**Required action**
Output exactly the line that includes "CN4 pin 2: VCC -> none" and all the lines after it through the end of the listing below, and nothing more.

───── Records for this task ─────

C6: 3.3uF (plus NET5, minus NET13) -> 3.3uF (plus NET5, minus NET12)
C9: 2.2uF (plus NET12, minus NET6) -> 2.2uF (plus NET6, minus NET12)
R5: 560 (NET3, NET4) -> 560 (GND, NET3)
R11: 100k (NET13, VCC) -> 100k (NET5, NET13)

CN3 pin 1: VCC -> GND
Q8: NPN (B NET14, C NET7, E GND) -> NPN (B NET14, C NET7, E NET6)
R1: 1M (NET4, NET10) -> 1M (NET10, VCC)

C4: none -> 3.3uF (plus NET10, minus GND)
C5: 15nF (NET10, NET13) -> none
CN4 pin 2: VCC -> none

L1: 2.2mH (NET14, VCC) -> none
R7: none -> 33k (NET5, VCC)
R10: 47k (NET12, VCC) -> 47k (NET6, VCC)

─────

**Solution to the problem**
CN4 pin 2: VCC -> none

L1: 2.2mH (NET14, VCC) -> none
R7: none -> 33k (NET5, VCC)
R10: 47k (NET12, VCC) -> 47k (NET6, VCC)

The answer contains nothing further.